__Work required__: Copy each line below in which the string "none" appears.

__Task inputs__:
•••

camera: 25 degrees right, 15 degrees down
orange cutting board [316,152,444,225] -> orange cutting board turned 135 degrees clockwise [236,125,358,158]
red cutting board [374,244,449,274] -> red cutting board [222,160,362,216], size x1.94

•••

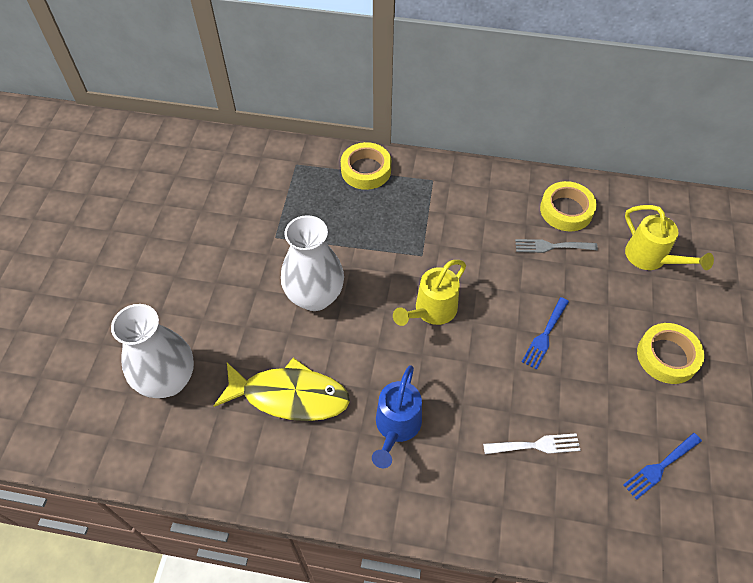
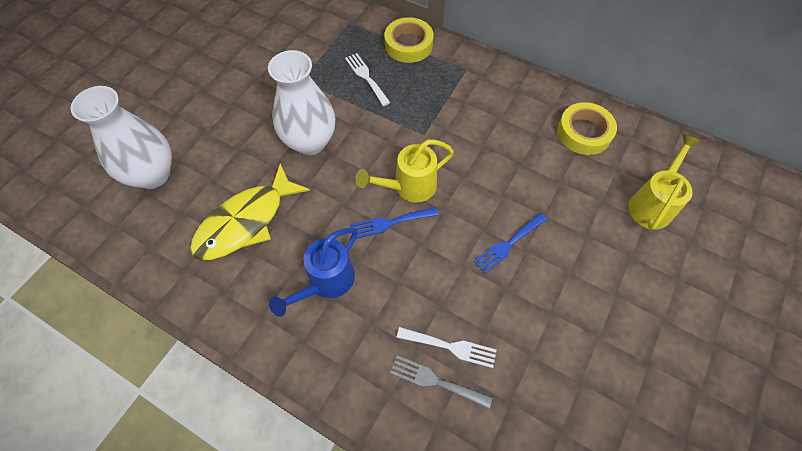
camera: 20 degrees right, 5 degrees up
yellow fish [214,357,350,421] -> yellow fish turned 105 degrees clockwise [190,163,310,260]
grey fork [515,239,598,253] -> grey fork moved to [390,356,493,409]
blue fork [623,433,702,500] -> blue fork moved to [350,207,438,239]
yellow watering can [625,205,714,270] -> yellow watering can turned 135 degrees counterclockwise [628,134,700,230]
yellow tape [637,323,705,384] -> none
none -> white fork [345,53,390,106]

•••

__Answer to the exercise__:
yellow tape [637,323,705,384] -> none
none -> white fork [345,53,390,106]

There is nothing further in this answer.